## What is needed
Below is a listing with pictures. Repeat exactly the lines starting at the one holding "contract.xlsx: [345,688,788,954] ->" and going on through the one holding "Catalog 43: [540,450,564,469]", and leave every picture out.

## Data
╔══
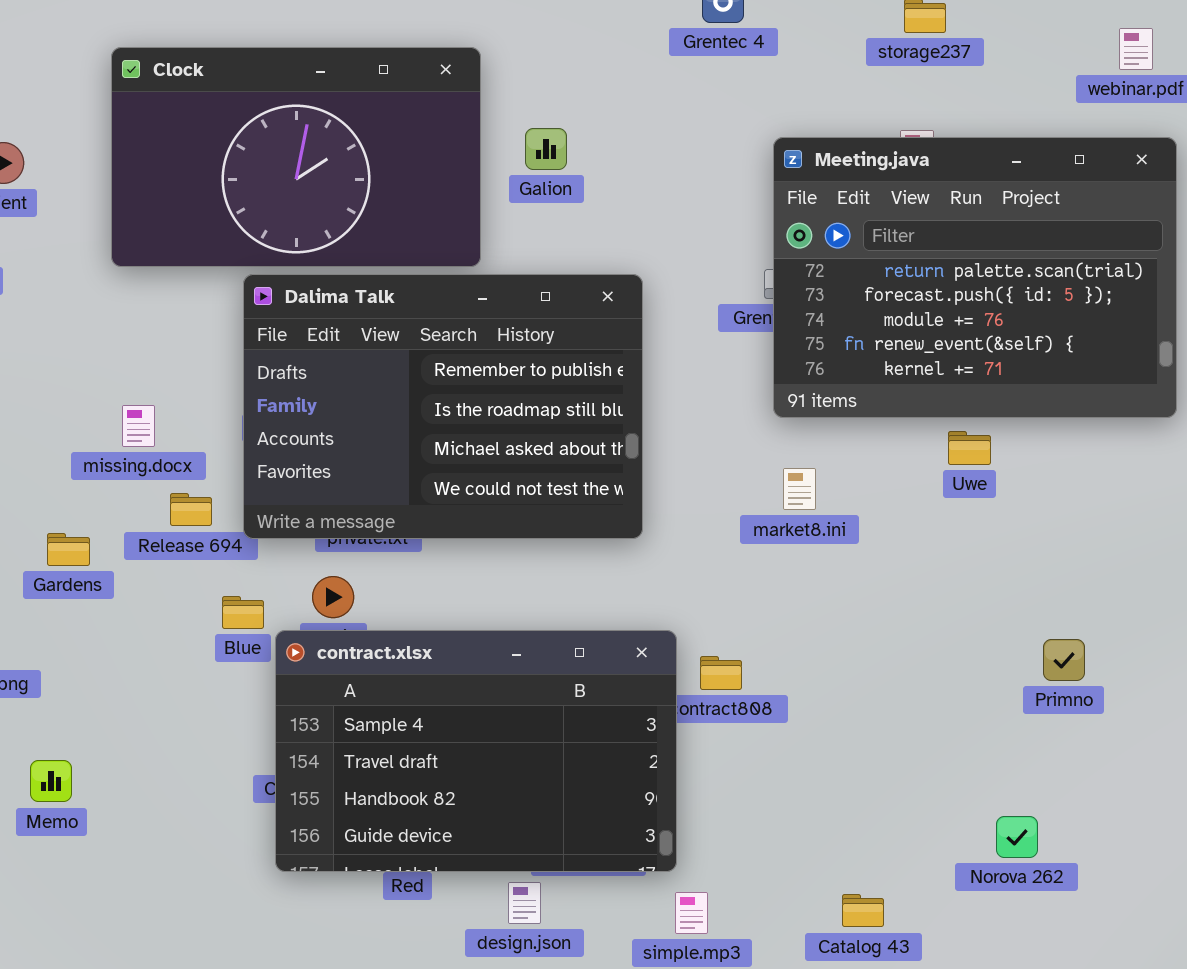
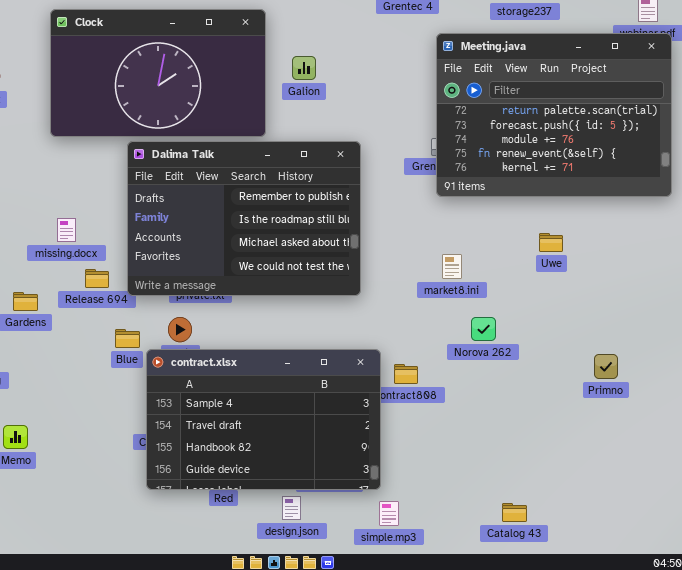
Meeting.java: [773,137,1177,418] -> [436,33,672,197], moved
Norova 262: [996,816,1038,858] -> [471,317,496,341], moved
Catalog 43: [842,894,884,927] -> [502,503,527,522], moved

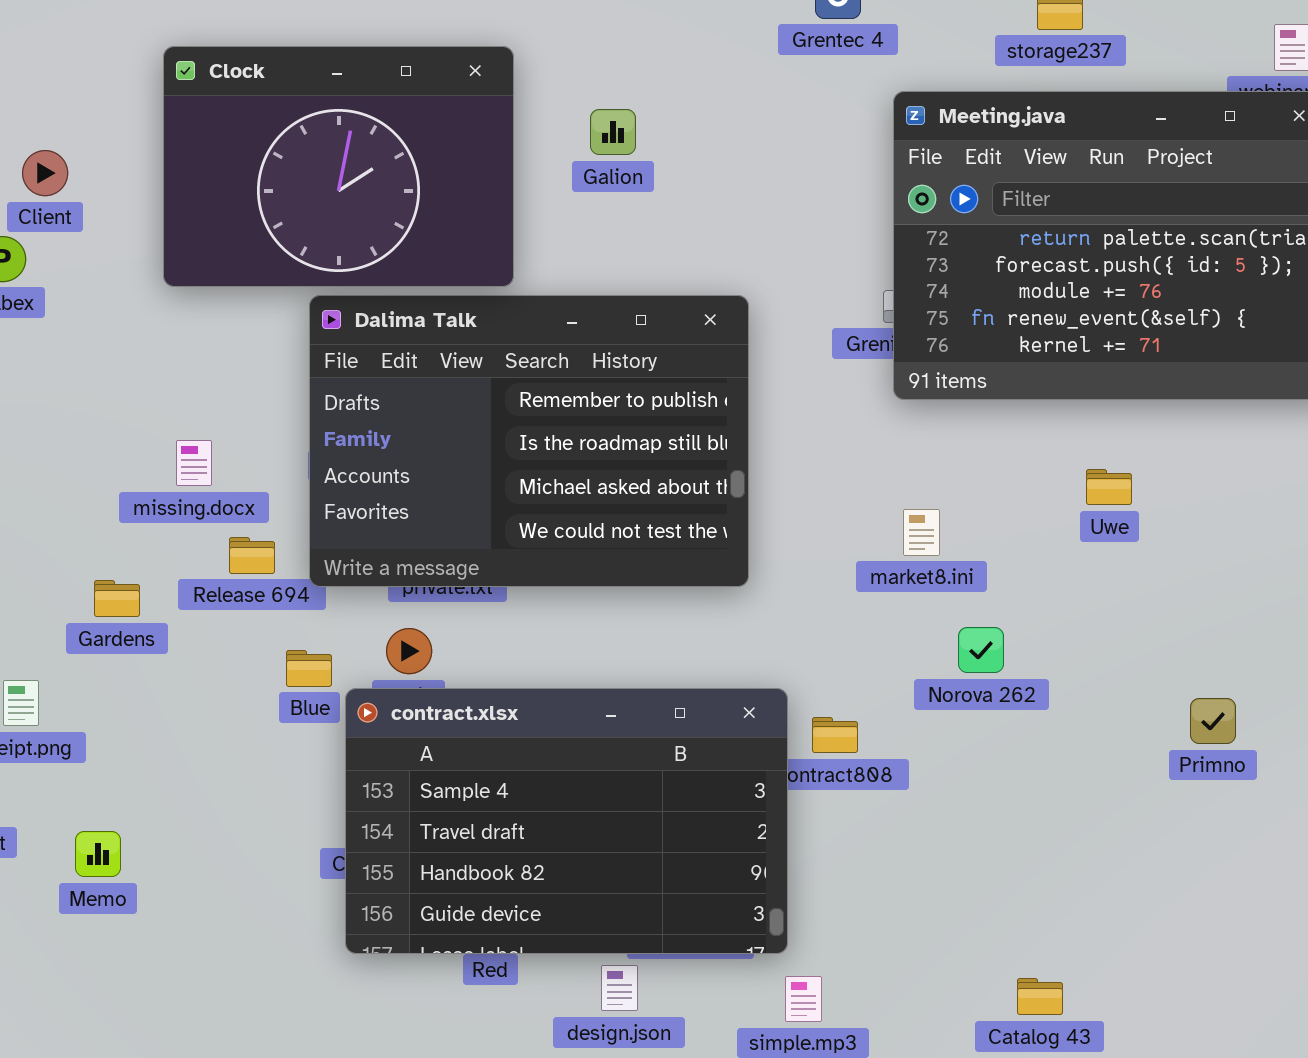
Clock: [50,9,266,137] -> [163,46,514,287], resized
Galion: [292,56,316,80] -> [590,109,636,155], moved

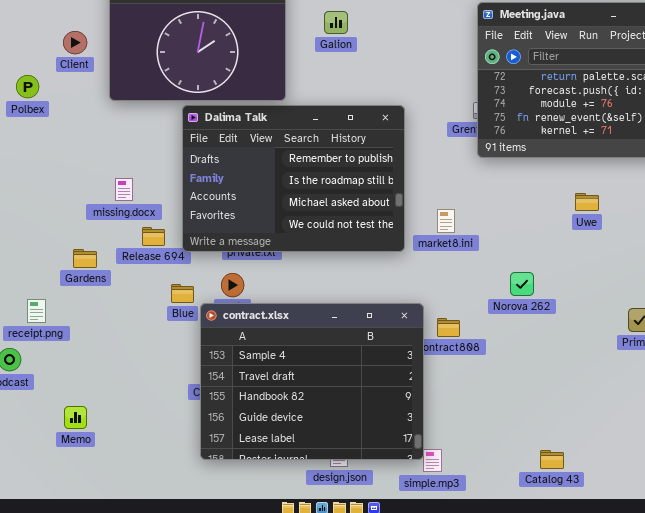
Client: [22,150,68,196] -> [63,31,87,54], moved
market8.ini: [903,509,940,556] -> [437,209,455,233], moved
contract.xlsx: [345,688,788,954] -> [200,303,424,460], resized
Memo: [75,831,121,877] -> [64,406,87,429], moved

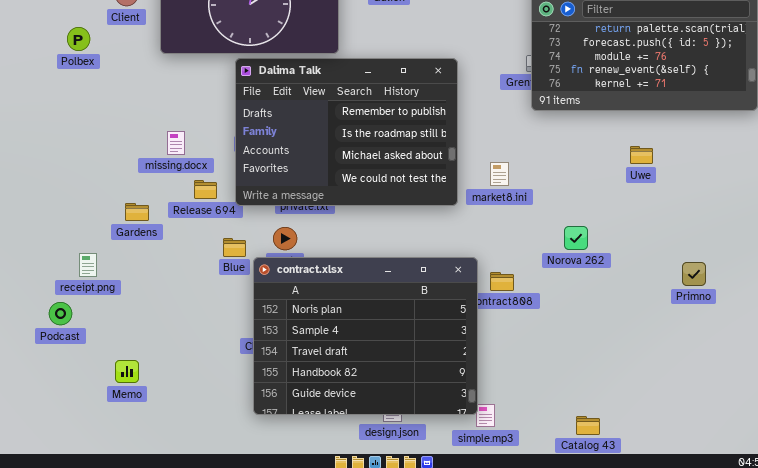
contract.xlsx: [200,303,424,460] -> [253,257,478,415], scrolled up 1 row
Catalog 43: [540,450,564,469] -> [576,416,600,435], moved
╚══
╔══
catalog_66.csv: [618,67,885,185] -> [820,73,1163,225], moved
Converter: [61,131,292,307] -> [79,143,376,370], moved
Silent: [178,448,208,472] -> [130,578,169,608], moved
╚══
## Answer box
contract.xlsx: [345,688,788,954] -> [200,303,424,460], resized
Memo: [75,831,121,877] -> [64,406,87,429], moved

contract.xlsx: [200,303,424,460] -> [253,257,478,415], scrolled up 1 row
Catalog 43: [540,450,564,469] -> [576,416,600,435], moved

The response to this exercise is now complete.